**Records:**

[Start of Attachment]

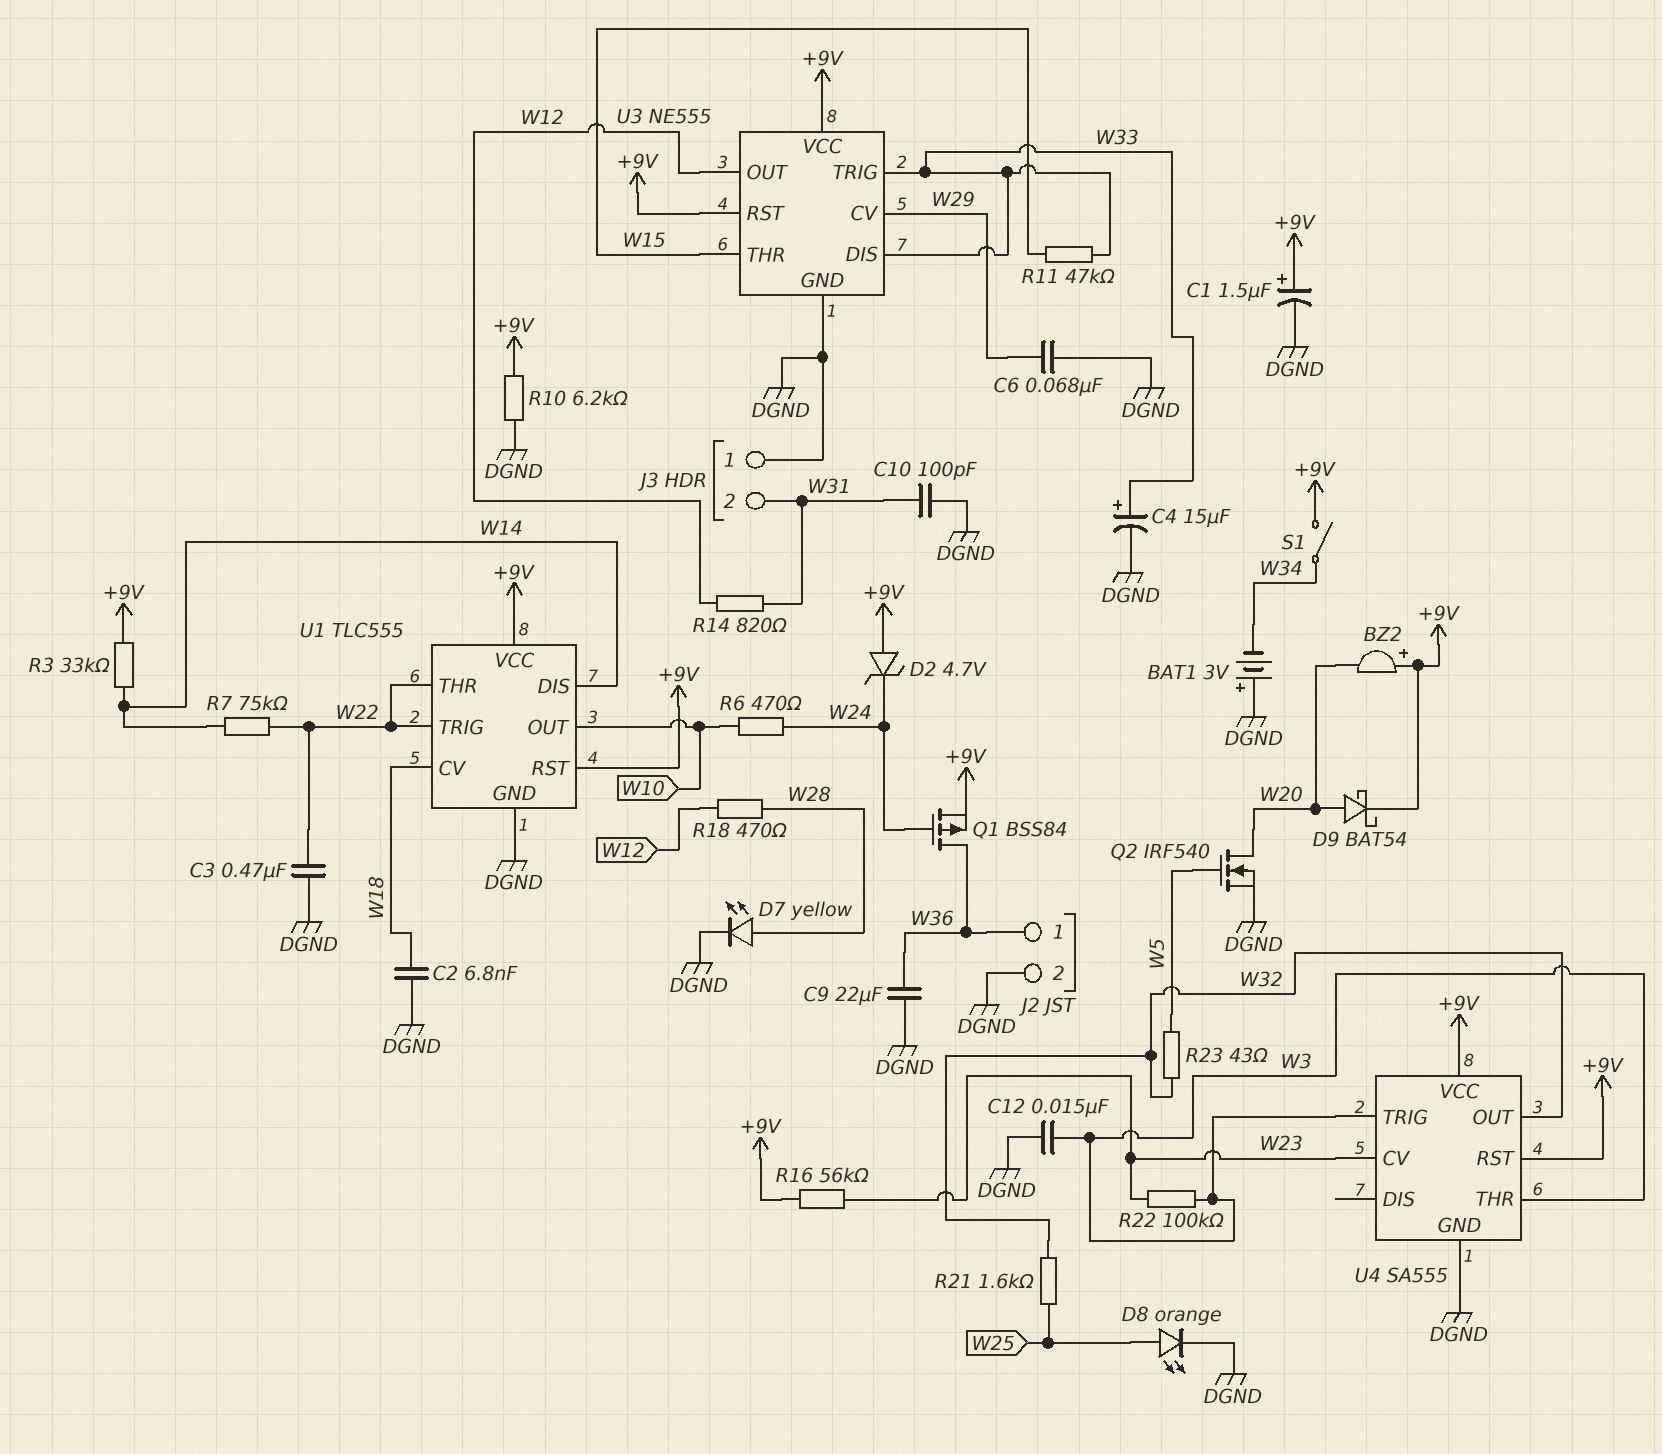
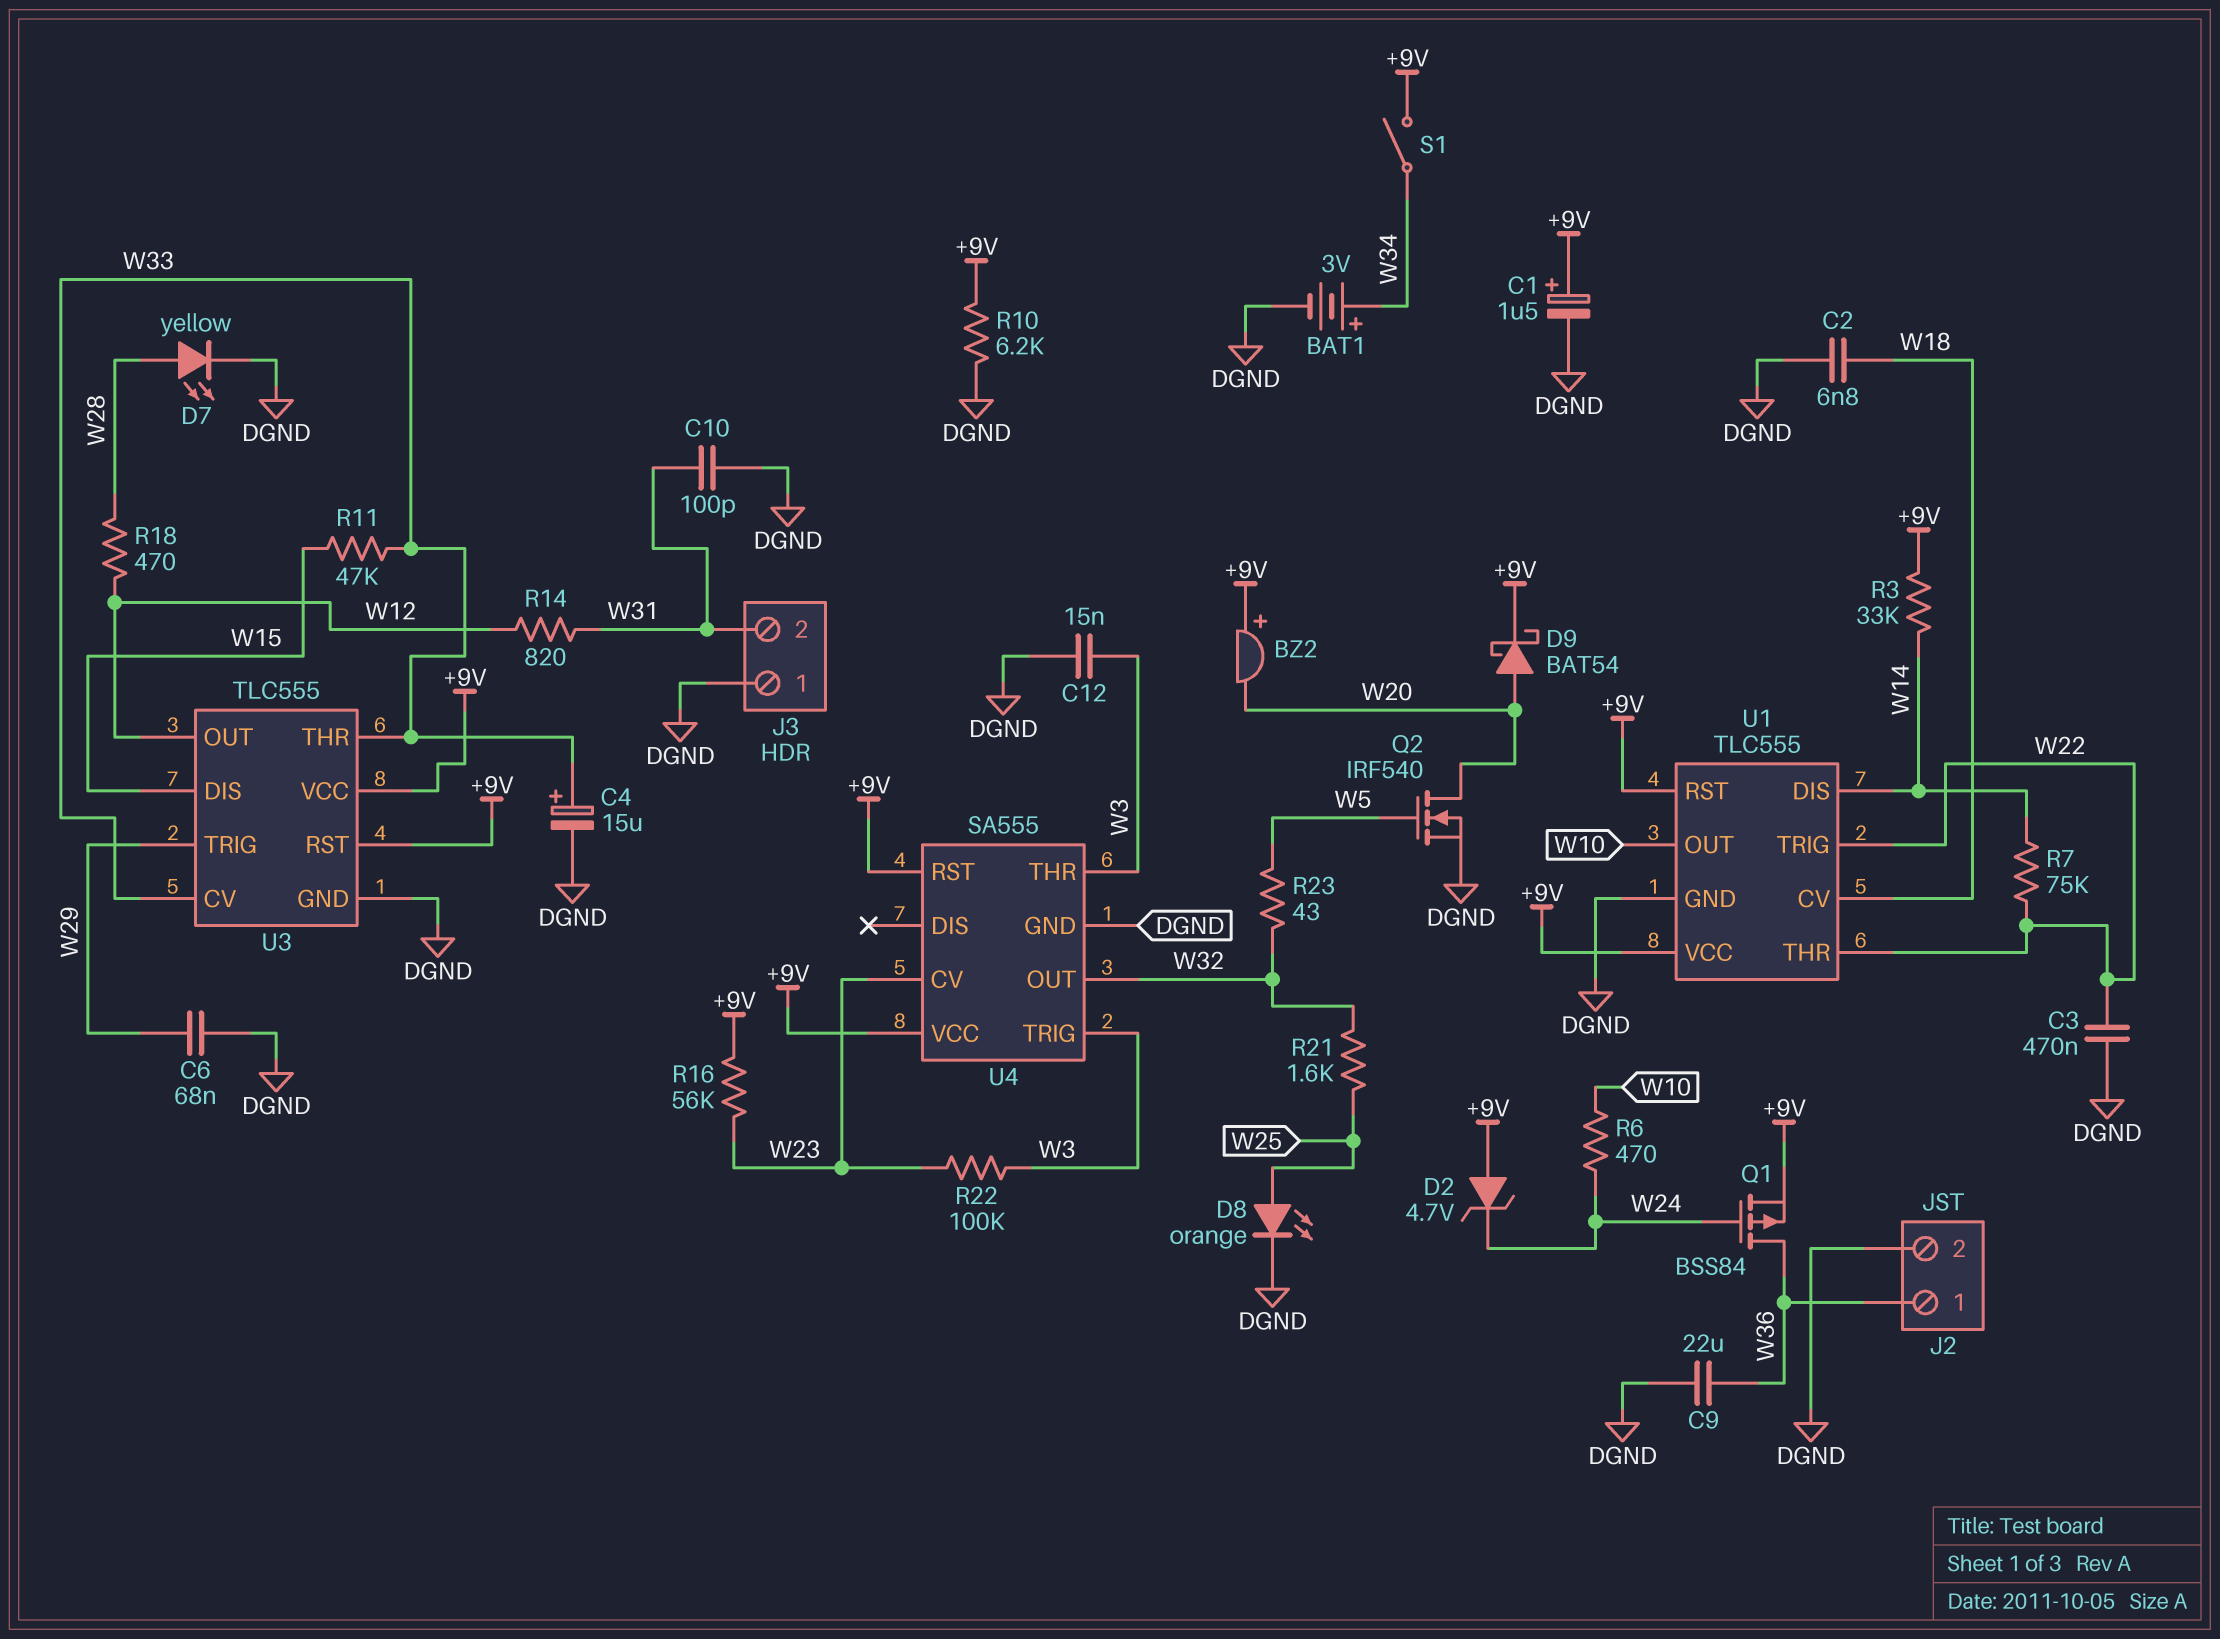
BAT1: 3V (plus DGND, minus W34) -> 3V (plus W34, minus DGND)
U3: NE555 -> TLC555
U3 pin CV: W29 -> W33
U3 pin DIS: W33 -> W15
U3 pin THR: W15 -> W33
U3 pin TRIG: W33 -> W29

[End of Attachment]
[Start of Attachment]

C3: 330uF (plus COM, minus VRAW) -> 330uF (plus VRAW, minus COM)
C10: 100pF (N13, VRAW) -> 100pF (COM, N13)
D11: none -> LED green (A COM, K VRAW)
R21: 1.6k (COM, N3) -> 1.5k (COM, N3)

[End of Attachment]
[Start of Attachment]

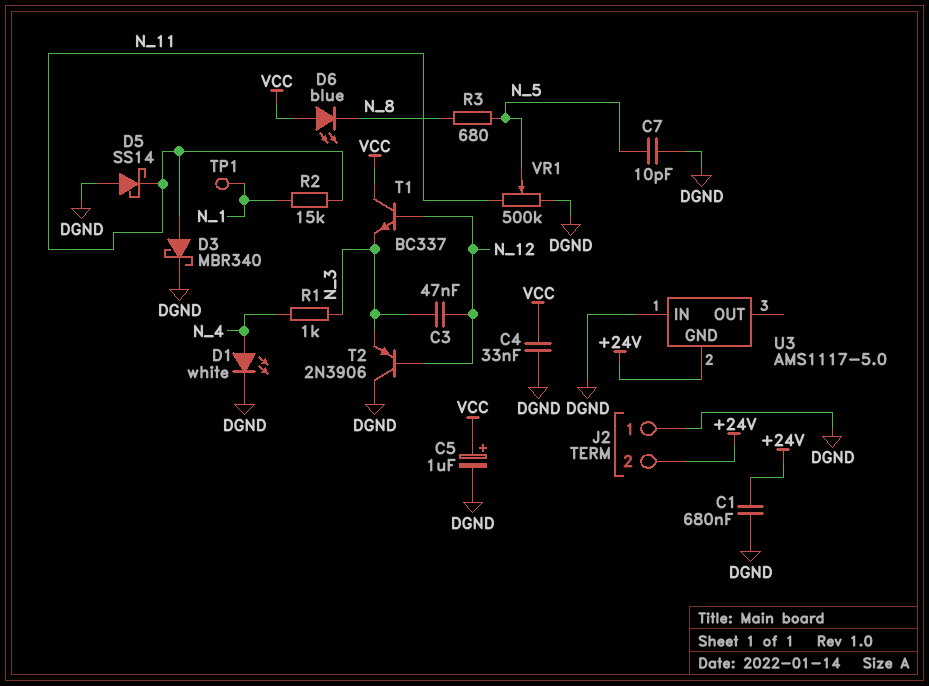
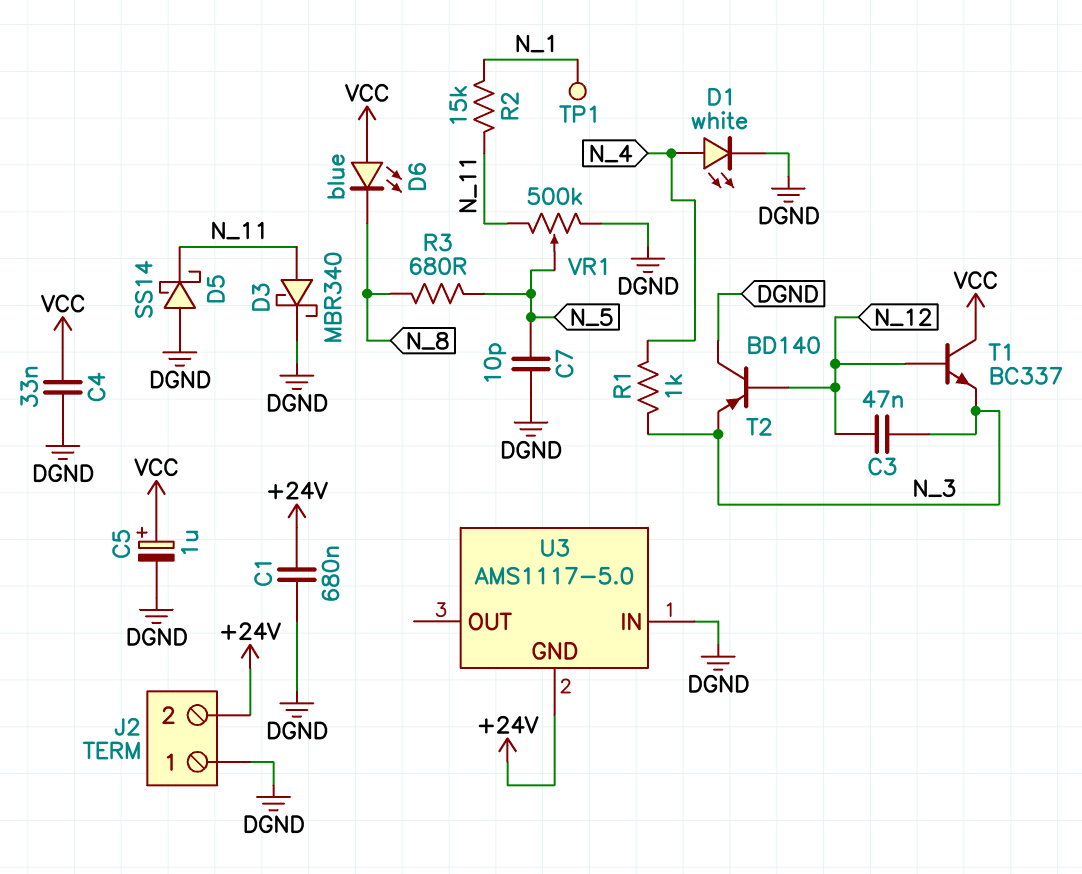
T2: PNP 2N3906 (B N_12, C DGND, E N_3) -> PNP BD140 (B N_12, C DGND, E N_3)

[End of Attachment]

Copy out precisely the lines from the line with "BAT1: 3V (plus" to the line with "U3 pin TRIG: W33 -> W29" in the material above, including those two lines and omitting all the rest.

**Problem solution:**
BAT1: 3V (plus DGND, minus W34) -> 3V (plus W34, minus DGND)
U3: NE555 -> TLC555
U3 pin CV: W29 -> W33
U3 pin DIS: W33 -> W15
U3 pin THR: W15 -> W33
U3 pin TRIG: W33 -> W29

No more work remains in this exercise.